Required work
Reproduce the portion of the listing below that runs from its start through the line containing "From the picture: From", substituting "bedside table" for every occurrence of "nightstand" and leaving all other text unchanged.
>>>
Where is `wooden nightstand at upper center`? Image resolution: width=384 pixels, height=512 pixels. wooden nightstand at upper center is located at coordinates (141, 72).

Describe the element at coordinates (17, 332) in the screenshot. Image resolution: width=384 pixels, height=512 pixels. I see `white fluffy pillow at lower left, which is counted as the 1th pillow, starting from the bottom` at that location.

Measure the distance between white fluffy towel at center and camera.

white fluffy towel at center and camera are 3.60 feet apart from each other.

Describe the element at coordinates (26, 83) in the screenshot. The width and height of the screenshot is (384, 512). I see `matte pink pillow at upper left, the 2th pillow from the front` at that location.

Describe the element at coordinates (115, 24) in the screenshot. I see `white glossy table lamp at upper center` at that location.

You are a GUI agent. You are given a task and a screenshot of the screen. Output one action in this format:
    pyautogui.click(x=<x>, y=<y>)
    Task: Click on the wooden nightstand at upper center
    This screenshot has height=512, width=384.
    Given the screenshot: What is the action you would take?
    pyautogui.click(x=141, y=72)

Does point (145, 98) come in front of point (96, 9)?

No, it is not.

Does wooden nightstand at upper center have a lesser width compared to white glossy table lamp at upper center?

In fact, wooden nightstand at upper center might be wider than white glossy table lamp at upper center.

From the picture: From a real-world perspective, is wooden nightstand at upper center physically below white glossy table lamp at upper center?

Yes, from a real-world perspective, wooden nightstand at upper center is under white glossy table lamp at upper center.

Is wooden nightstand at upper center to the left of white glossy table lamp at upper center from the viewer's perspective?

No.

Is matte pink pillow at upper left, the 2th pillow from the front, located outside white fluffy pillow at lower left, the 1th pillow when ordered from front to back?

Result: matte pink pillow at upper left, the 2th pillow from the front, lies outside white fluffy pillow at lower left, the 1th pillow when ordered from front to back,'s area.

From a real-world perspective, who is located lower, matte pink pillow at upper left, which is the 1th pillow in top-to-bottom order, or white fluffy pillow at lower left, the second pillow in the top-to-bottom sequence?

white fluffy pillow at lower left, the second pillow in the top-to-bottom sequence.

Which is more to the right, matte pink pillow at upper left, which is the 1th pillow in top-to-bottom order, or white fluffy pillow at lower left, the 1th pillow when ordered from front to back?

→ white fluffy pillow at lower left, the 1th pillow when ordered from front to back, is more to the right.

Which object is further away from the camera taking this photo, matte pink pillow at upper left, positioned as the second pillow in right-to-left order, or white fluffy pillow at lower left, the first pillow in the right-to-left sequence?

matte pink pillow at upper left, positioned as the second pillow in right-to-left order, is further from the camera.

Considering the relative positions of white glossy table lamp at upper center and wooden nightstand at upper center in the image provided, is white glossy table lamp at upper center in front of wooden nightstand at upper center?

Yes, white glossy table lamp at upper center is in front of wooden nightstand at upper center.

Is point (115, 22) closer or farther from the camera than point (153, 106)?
<<<
Exercise output
Where is `wooden bedside table at upper center`? Image resolution: width=384 pixels, height=512 pixels. wooden bedside table at upper center is located at coordinates (141, 72).

Describe the element at coordinates (17, 332) in the screenshot. Image resolution: width=384 pixels, height=512 pixels. I see `white fluffy pillow at lower left, which is counted as the 1th pillow, starting from the bottom` at that location.

Measure the distance between white fluffy towel at center and camera.

white fluffy towel at center and camera are 3.60 feet apart from each other.

Describe the element at coordinates (26, 83) in the screenshot. The width and height of the screenshot is (384, 512). I see `matte pink pillow at upper left, the 2th pillow from the front` at that location.

Describe the element at coordinates (115, 24) in the screenshot. I see `white glossy table lamp at upper center` at that location.

You are a GUI agent. You are given a task and a screenshot of the screen. Output one action in this format:
    pyautogui.click(x=<x>, y=<y>)
    Task: Click on the wooden bedside table at upper center
    This screenshot has height=512, width=384.
    Given the screenshot: What is the action you would take?
    pyautogui.click(x=141, y=72)

Does point (145, 98) come in front of point (96, 9)?

No, it is not.

Does wooden bedside table at upper center have a lesser width compared to white glossy table lamp at upper center?

In fact, wooden bedside table at upper center might be wider than white glossy table lamp at upper center.

From the picture: From a real-world perspective, is wooden bedside table at upper center physically below white glossy table lamp at upper center?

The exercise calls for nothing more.